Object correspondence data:
- - - - -
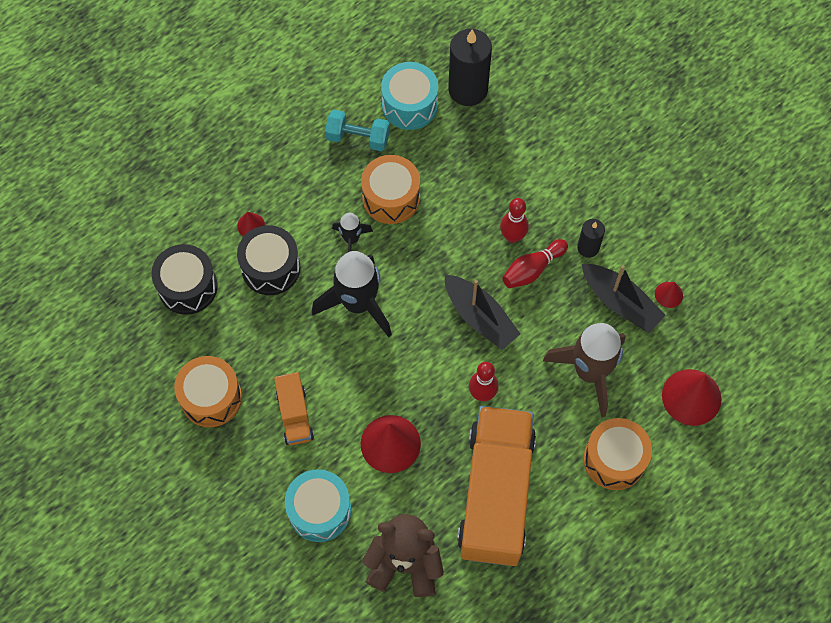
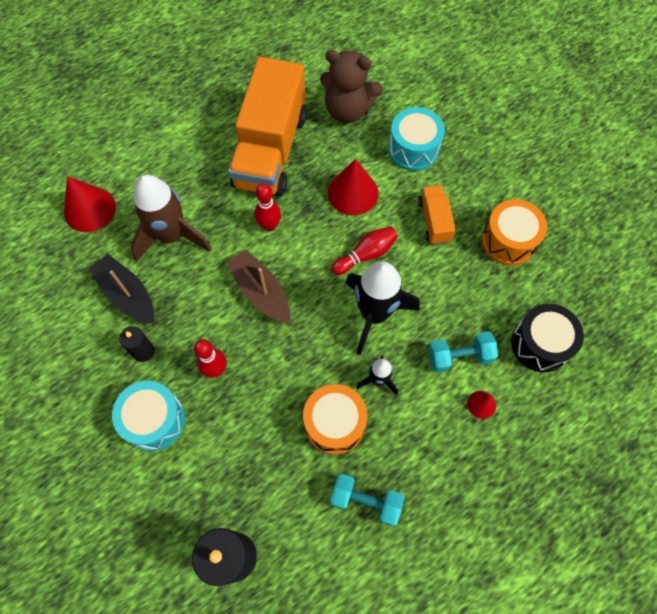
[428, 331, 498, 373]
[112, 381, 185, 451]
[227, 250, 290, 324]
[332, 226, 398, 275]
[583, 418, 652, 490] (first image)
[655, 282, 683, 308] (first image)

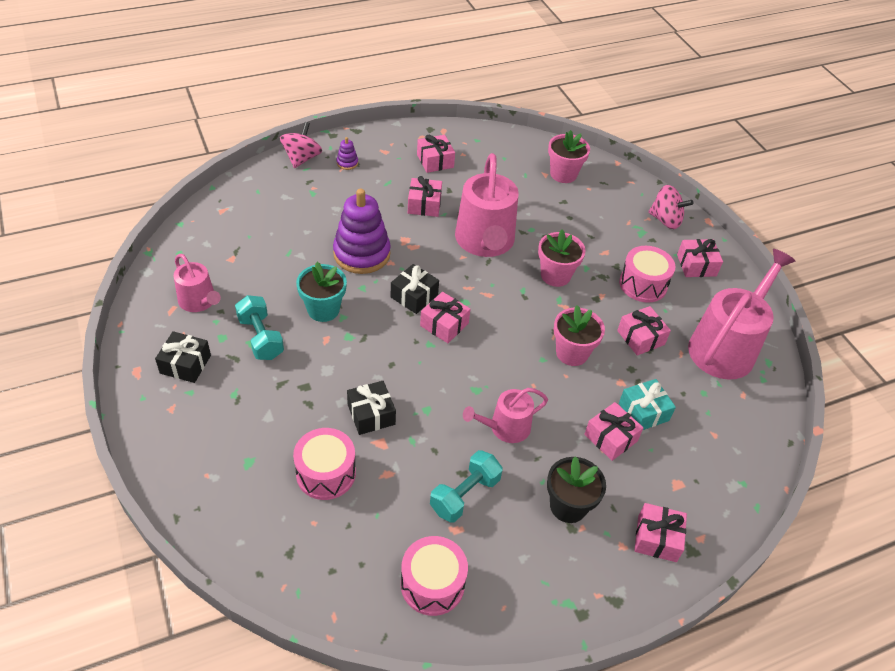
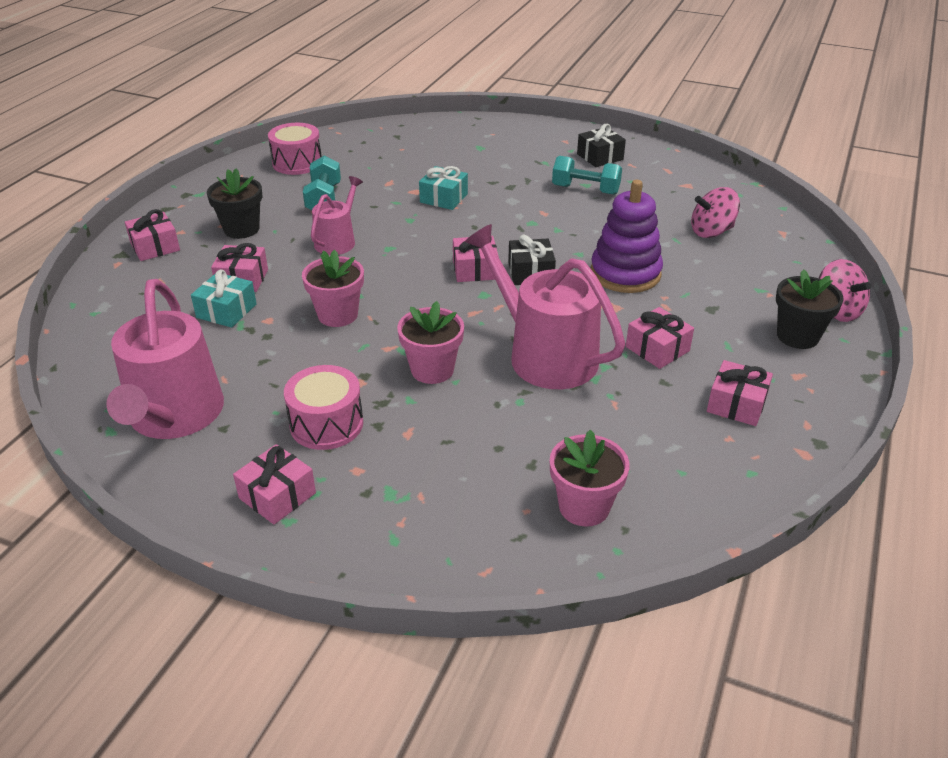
[174, 253, 221, 312] (first image)
[293, 428, 356, 500] (first image)
[296, 262, 347, 322] (first image)
[776, 269, 844, 349]
[419, 166, 468, 210]
[617, 306, 671, 356] (first image)
[691, 187, 740, 238]

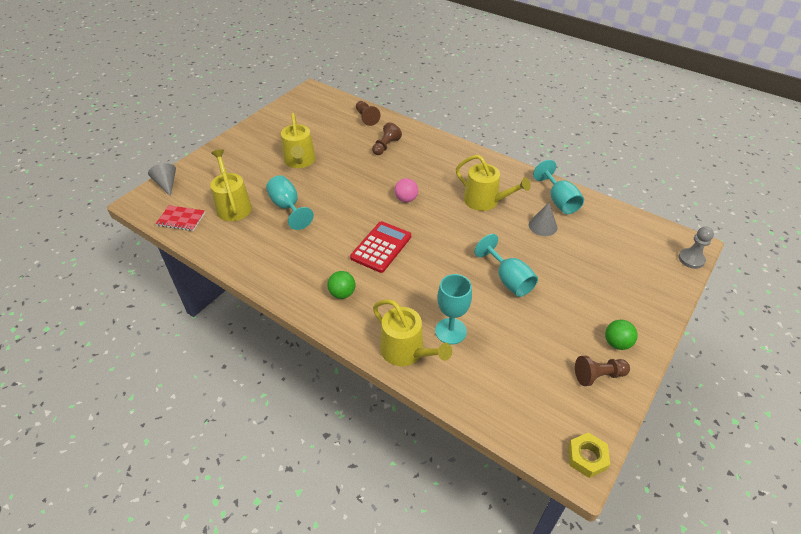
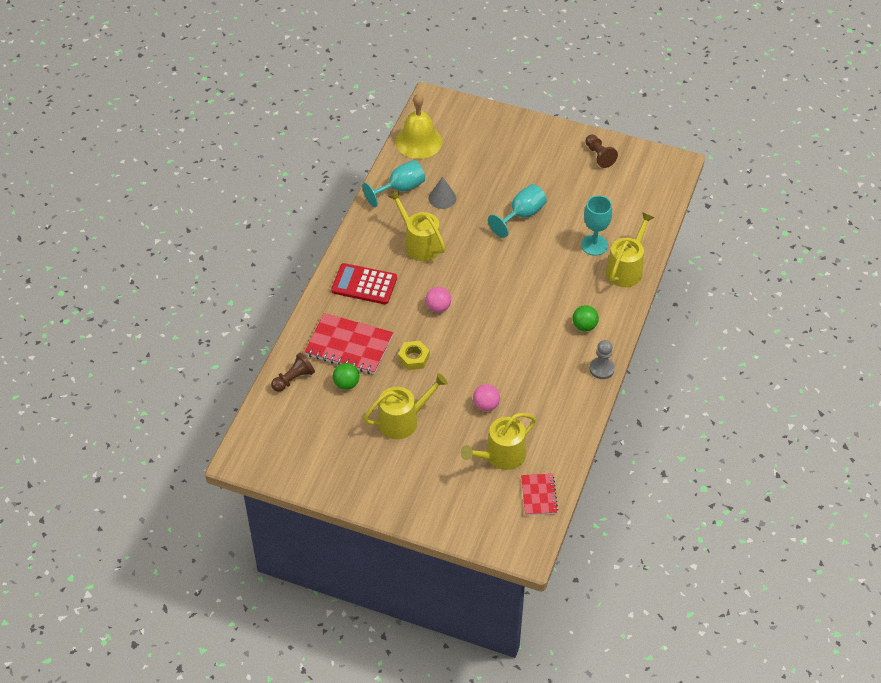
[148, 163, 176, 197] (first image)
[473, 384, 500, 411]
[331, 263, 397, 304]
[304, 313, 393, 374]
[388, 190, 445, 261]
[398, 341, 430, 370]
[333, 363, 359, 390]
[589, 340, 615, 379]
[395, 93, 442, 159]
- - - - -
__YOUR ASSIGNMENT__
From the line containing "[655, 282, 683, 308] (first image)" to the end of the data above, give those lines again verbatim, with both endpoints included and no images.

__COMPLETED TASK__
[655, 282, 683, 308] (first image)

[174, 253, 221, 312] (first image)
[293, 428, 356, 500] (first image)
[296, 262, 347, 322] (first image)
[776, 269, 844, 349]
[419, 166, 468, 210]
[617, 306, 671, 356] (first image)
[691, 187, 740, 238]

[148, 163, 176, 197] (first image)
[473, 384, 500, 411]
[331, 263, 397, 304]
[304, 313, 393, 374]
[388, 190, 445, 261]
[398, 341, 430, 370]
[333, 363, 359, 390]
[589, 340, 615, 379]
[395, 93, 442, 159]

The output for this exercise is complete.